[Extracted material]:
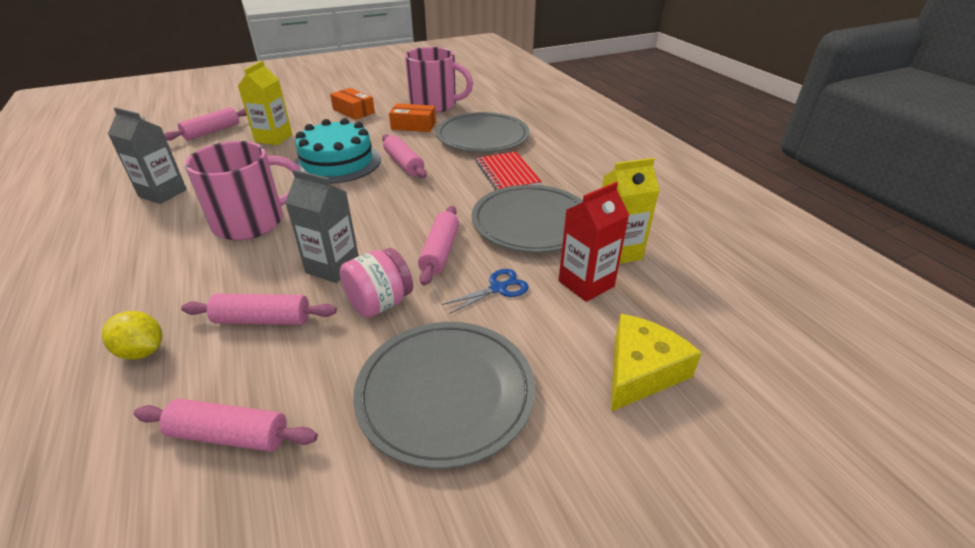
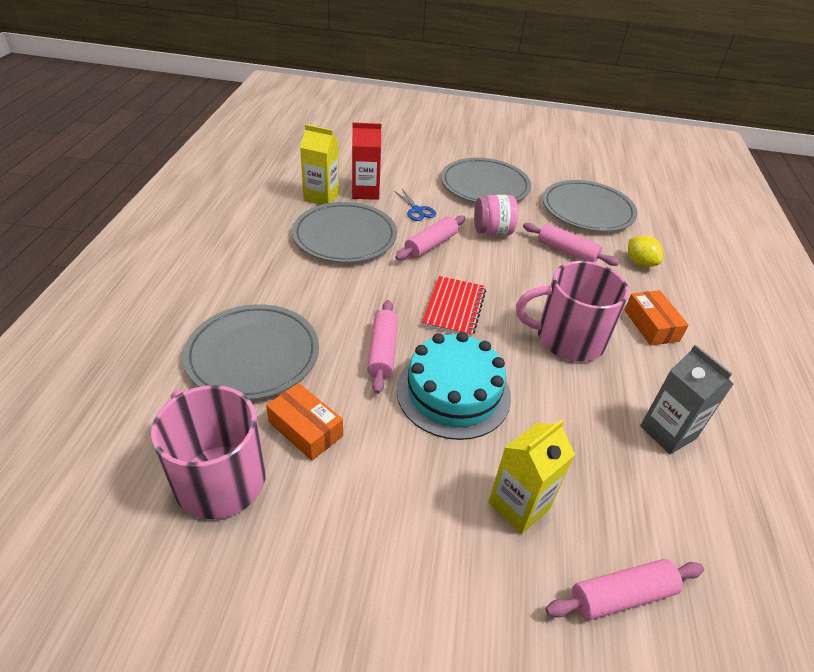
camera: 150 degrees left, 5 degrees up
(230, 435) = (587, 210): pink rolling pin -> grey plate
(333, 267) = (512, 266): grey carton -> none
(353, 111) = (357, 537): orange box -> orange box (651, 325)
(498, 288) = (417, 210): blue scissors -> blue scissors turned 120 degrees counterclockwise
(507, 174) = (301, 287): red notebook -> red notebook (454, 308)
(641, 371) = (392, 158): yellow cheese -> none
--
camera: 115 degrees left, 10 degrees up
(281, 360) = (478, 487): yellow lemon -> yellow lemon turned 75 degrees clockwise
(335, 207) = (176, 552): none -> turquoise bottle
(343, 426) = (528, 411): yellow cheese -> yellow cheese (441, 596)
==
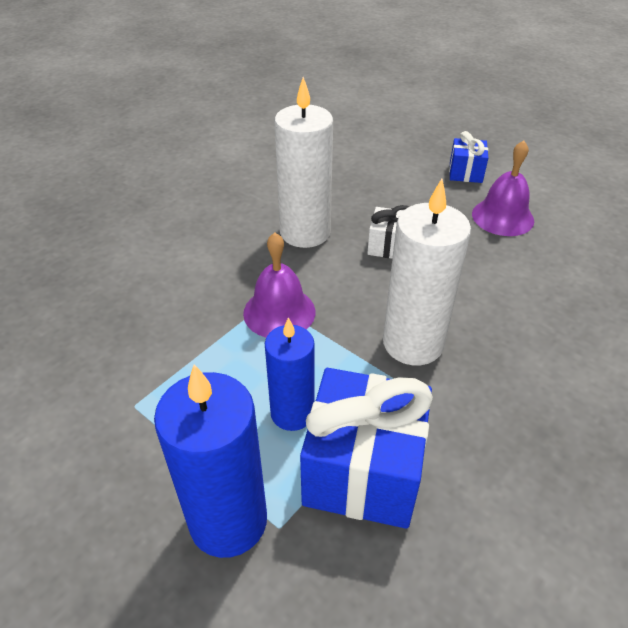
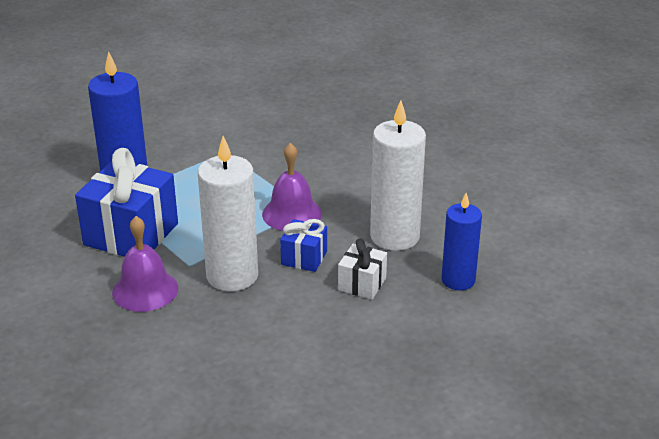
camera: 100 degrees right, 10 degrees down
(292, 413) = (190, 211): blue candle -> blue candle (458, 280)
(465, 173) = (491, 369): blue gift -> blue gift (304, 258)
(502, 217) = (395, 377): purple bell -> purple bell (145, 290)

[Goal of the exercise]:
Please make an exact copy of the lines above from the line with "camera: 150 degrees left, 5 degrees up" through the line with "(641, 371) = (392, 158): yellow", both ends included.

[Answer for this exercise]:
camera: 150 degrees left, 5 degrees up
(230, 435) = (587, 210): pink rolling pin -> grey plate
(333, 267) = (512, 266): grey carton -> none
(353, 111) = (357, 537): orange box -> orange box (651, 325)
(498, 288) = (417, 210): blue scissors -> blue scissors turned 120 degrees counterclockwise
(507, 174) = (301, 287): red notebook -> red notebook (454, 308)
(641, 371) = (392, 158): yellow cheese -> none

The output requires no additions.